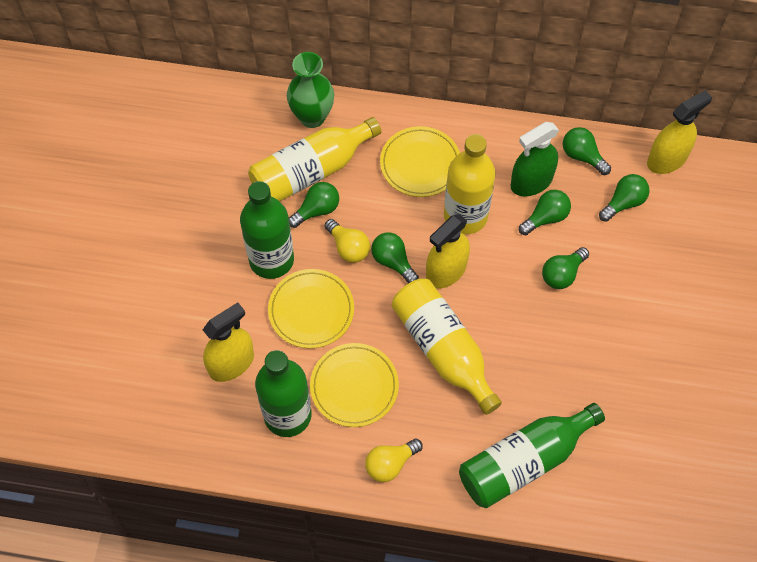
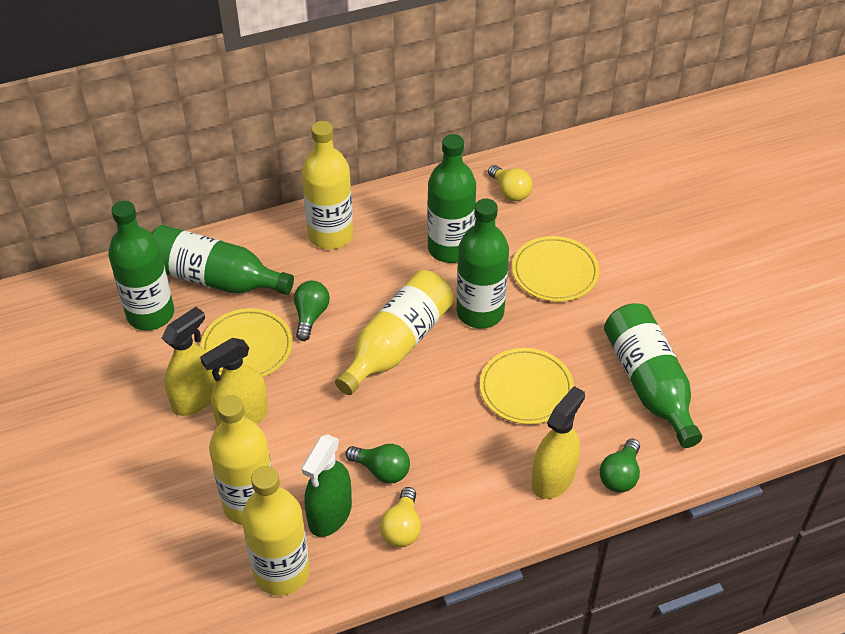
green bottle: [240,181,294,279] [255,350,312,437] [459,403,605,508] = 3 -> [108,201,174,331] [151,225,294,295] [427,134,476,263] [456,199,509,329] [604,303,702,448] = 5
green light bulb: [289,182,339,228] [371,232,419,284] [519,190,571,235] [542,247,589,289] [563,127,611,175] [599,174,650,222] = 6 -> [294,281,330,341] [345,444,410,484] [600,438,640,492] = 3
green vase: [287,52,334,128] = 1 -> none = 0
yellow bottle: [248,117,381,201] [392,278,502,415] [444,134,496,234] = 3 -> [209,395,272,525] [242,466,310,596] [302,121,353,249] [335,270,454,395] = 4

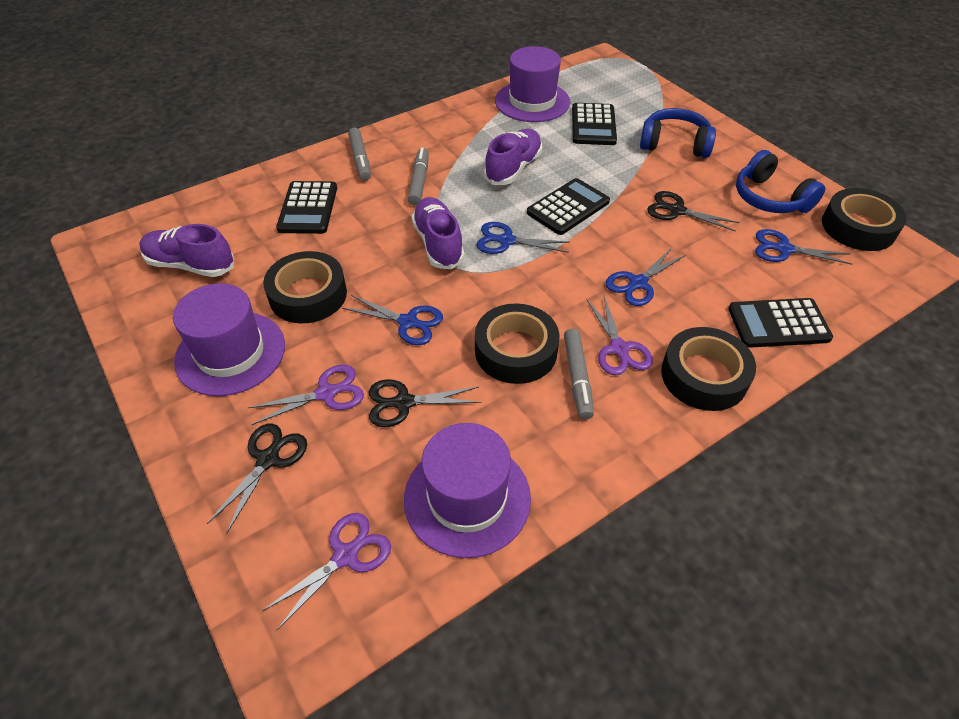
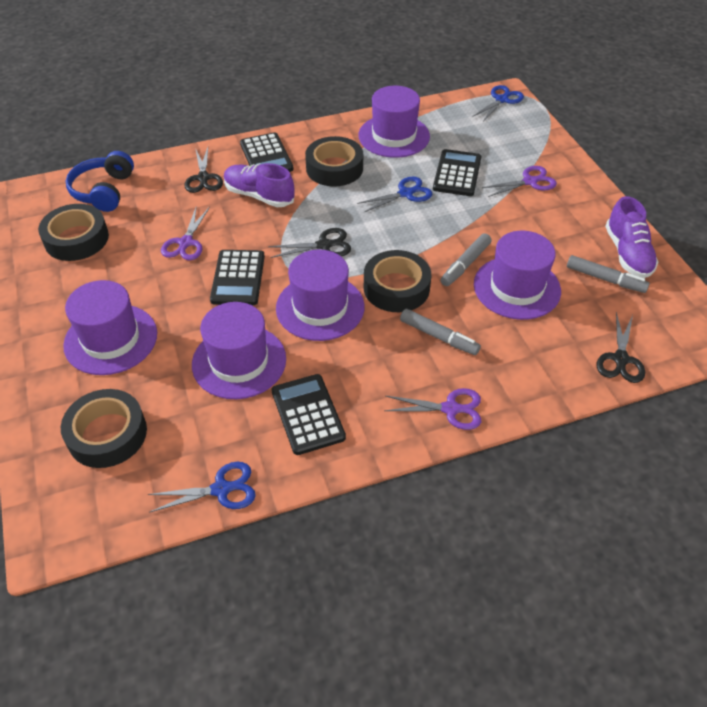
blue headphones: [640,108,716,158] [736,150,825,213] = 2 -> [66,151,134,212] = 1
blue scissors: [342,295,443,345] [477,222,570,254] [606,248,686,306] [755,229,853,265] = 4 -> [147,462,256,513] [357,176,432,213] [472,85,524,122] = 3
purple hat: [173,283,285,396] [404,423,531,558] [495,46,570,122] = 3 -> [63,280,157,375] [192,302,286,399] [276,250,365,341] [359,86,430,158] [474,231,561,320] = 5
purple shoe: [139,224,234,277] [411,197,465,269] [484,129,542,185] = 3 -> [224,163,295,207] [605,196,658,278] = 2

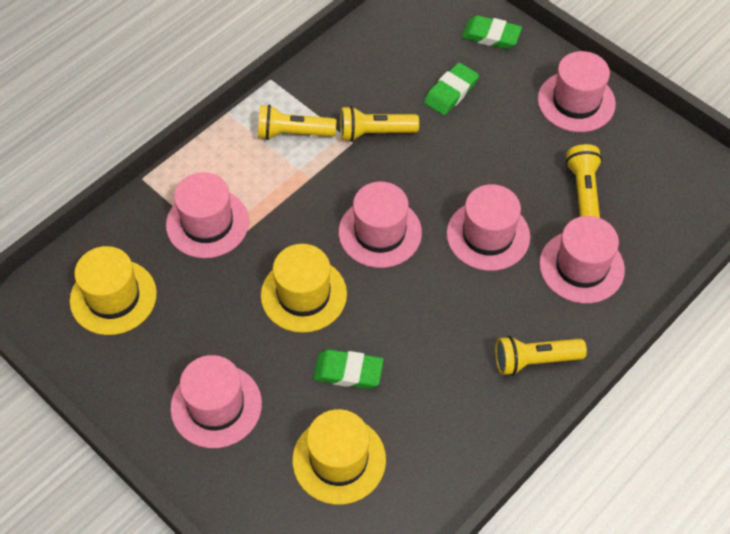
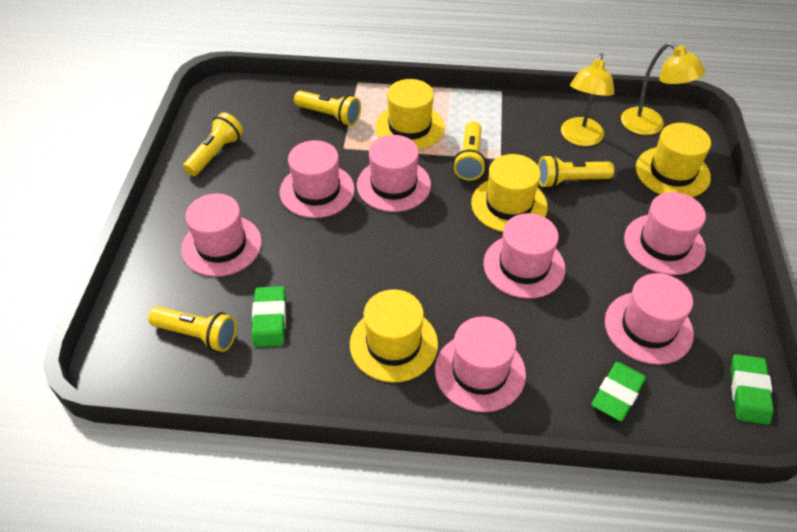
pink hat: [166,172,249,258] [170,355,262,448] [339,182,422,268] [447,184,530,271] [538,51,616,132] [539,216,625,304] = 6 -> [181,193,262,277] [280,140,355,218] [357,135,431,212] [435,316,526,412] [483,213,565,299] [605,273,694,365] [624,192,706,275] = 7
yellow flashlight: [258,104,336,140] [340,106,419,142] [495,336,587,376] [566,144,602,218] = 4 -> [148,307,237,352] [183,112,243,176] [294,91,361,126] [453,121,486,181] [538,155,614,188] = 5
yellow hat: [70,246,157,335] [261,244,347,333] [292,409,386,505] = 3 -> [350,289,438,383] [375,79,444,150] [471,154,548,232] [636,123,711,197] = 4
yellow lamp: none = 0 -> [561,53,614,146] [621,42,705,135] = 2

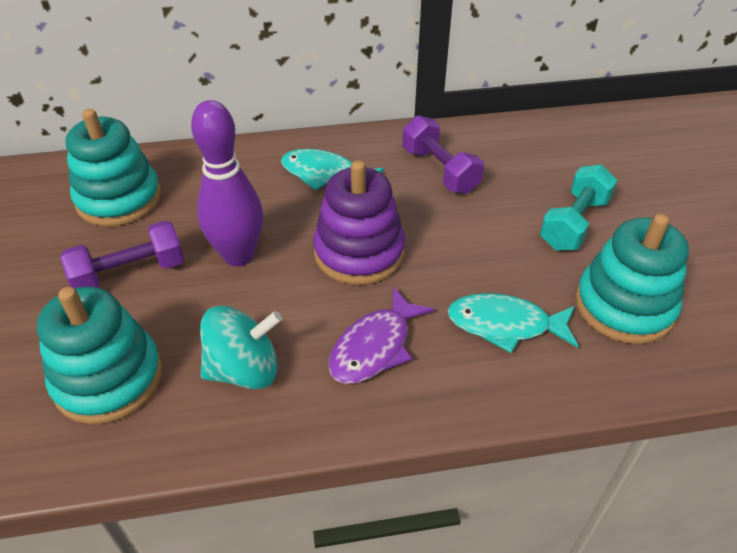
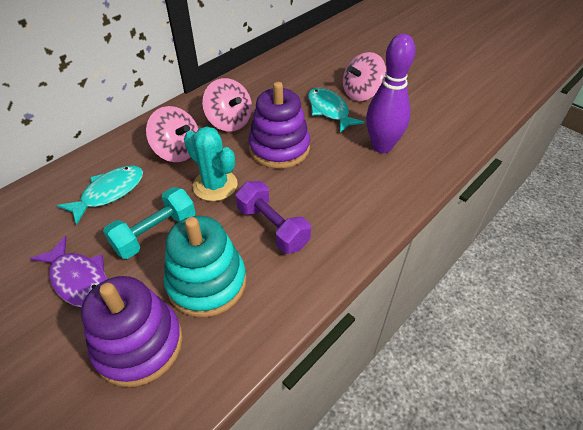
pink spinning top: none = 0 -> [146,106,198,162] [202,78,252,132] [343,52,386,101] = 3
purple dumbbell: [60,220,184,288] [402,115,484,194] = 2 -> [236,181,311,254] = 1
purple stacking toy: [313,161,405,285] = 1 -> [81,276,183,387] [248,82,310,169] = 2
turquoise cactus: none = 0 -> [184,126,238,201] = 1
turquoise spinning top: [200,306,282,389] = 1 -> none = 0
turquoise stacking toy: [37,287,163,424] [65,109,161,227] [575,214,689,344] = 3 -> [164,216,246,317] = 1

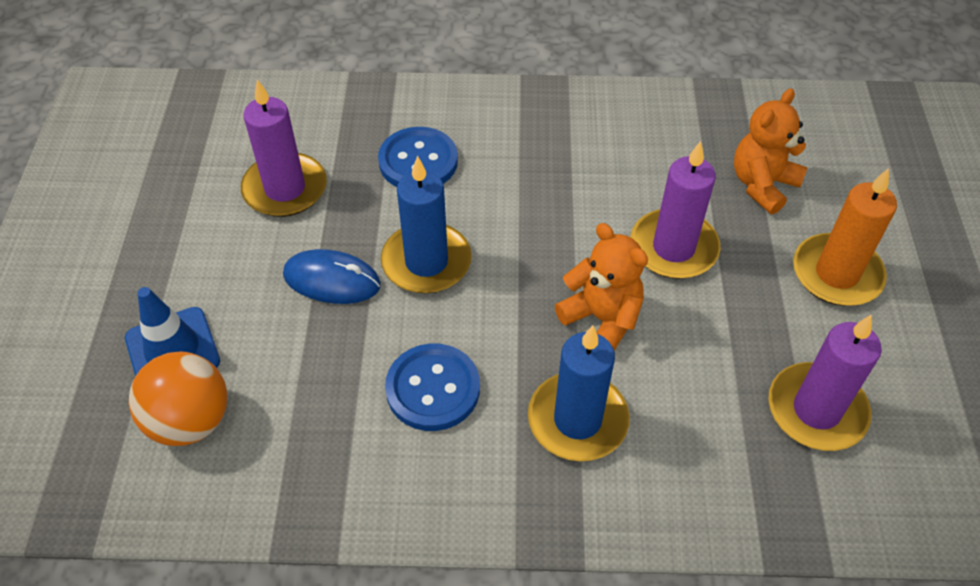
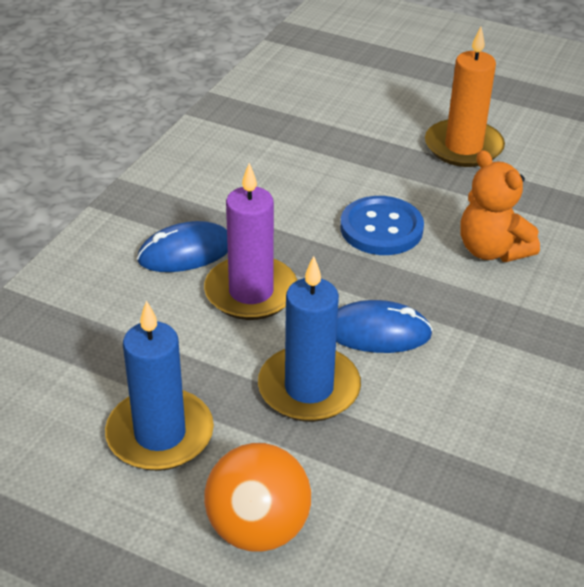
blue button: [378,127,458,187] [385,343,480,431] = 2 -> [340,196,424,255] = 1
blue mouse: [283,249,381,304] = 1 -> [137,221,228,272] [336,300,433,353] = 2
blue traffic cone: [125,287,220,377] = 1 -> none = 0
orange teddy bear: [555,223,648,351] [734,88,808,214] = 2 -> [460,150,540,262] = 1
purple candle: [241,80,327,217] [630,141,721,279] [768,314,882,451] = 3 -> [204,163,297,320] = 1

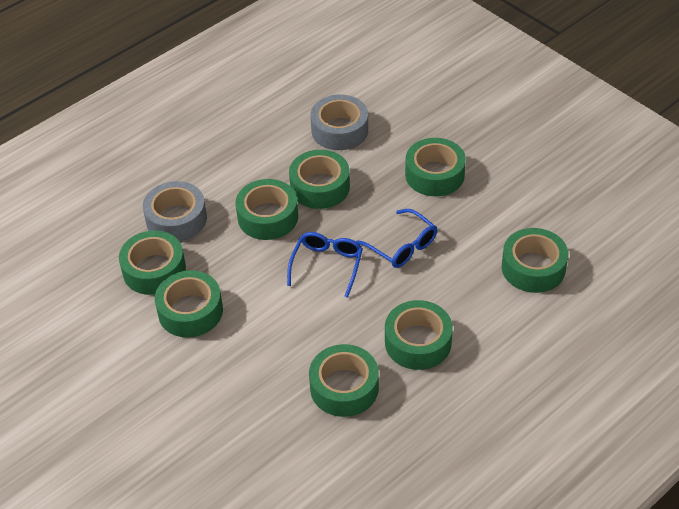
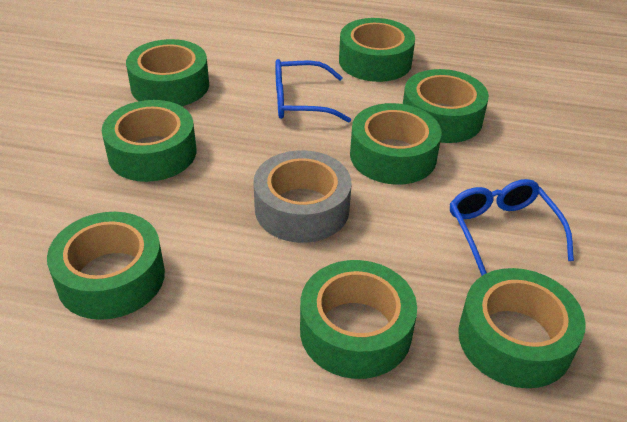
grey tape: [143,181,207,242] [310,95,368,150] = 2 -> [254,150,352,243] = 1

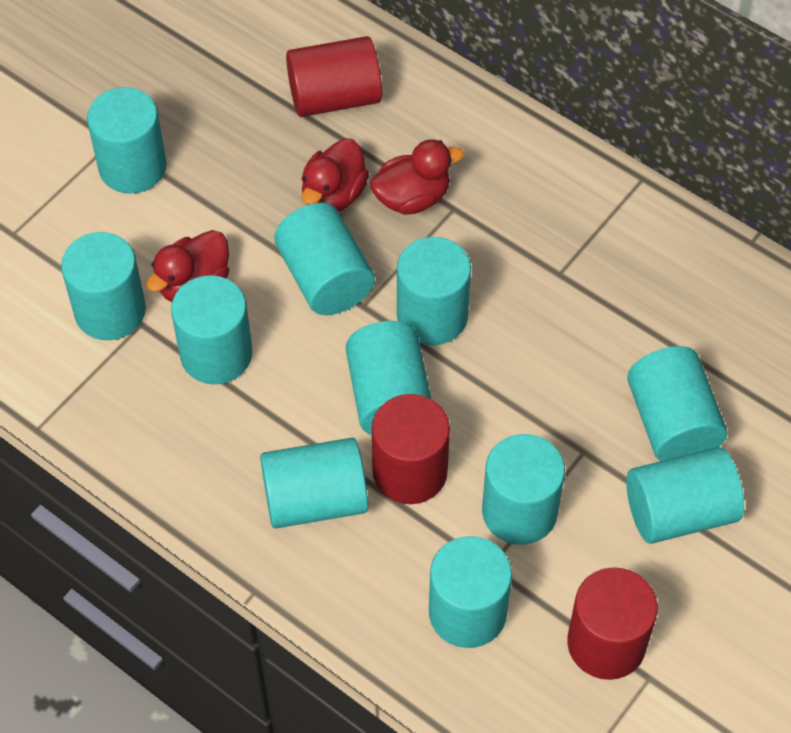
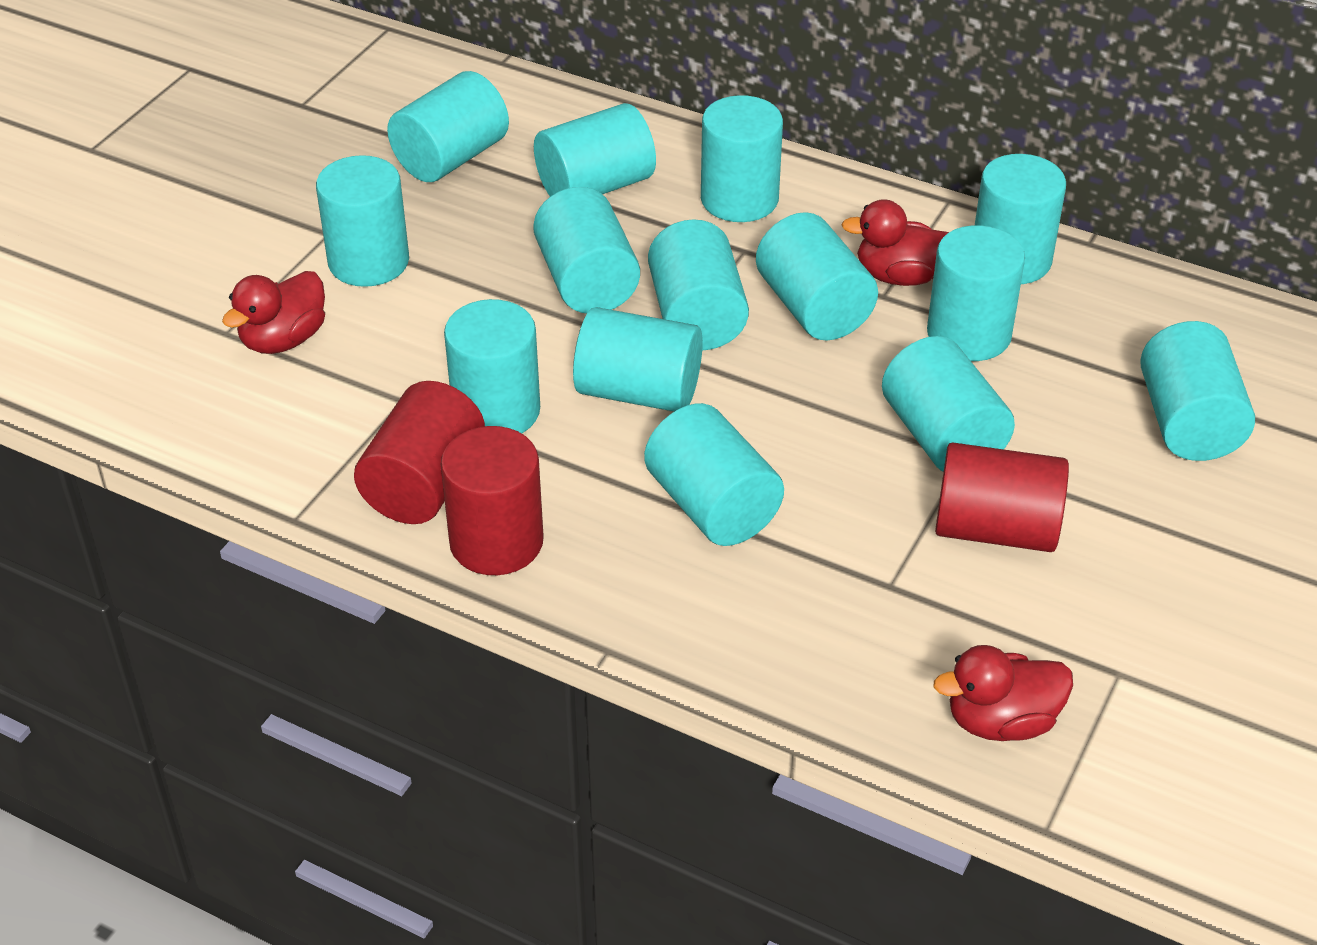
turquoise cylinder: [61,232,146,340] [87,87,167,194] [171,275,252,384] [260,438,368,528] [274,203,375,315] [346,321,432,435] [397,237,471,345] [429,536,512,648] [482,434,565,545] [626,447,744,544] [627,346,728,461] = 11 -> [316,155,409,287] [387,71,509,182] [444,299,540,433] [533,187,640,314] [534,103,656,196] [573,307,703,412] [644,403,784,546] [648,219,749,350] [701,95,783,222] [756,212,878,340] [882,336,1015,472] [927,225,1025,361] [975,154,1066,284] [1140,321,1255,461] = 14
^^^^
▸ EXERCISE DESCRIPTION:
Only one stretch of the entries above is needed: the lines from the one containing "green vase: [287,52,334,128] = 1 -> none = 0" through the one containing "blue scissors: [342,295,443,345]". Copy it exactly, without the pictures.

▸ ANSWER TO THIS PROBLEM:
green vase: [287,52,334,128] = 1 -> none = 0
yellow bottle: [248,117,381,201] [392,278,502,415] [444,134,496,234] = 3 -> [209,395,272,525] [242,466,310,596] [302,121,353,249] [335,270,454,395] = 4

blue headphones: [640,108,716,158] [736,150,825,213] = 2 -> [66,151,134,212] = 1
blue scissors: [342,295,443,345] [477,222,570,254] [606,248,686,306] [755,229,853,265] = 4 -> [147,462,256,513] [357,176,432,213] [472,85,524,122] = 3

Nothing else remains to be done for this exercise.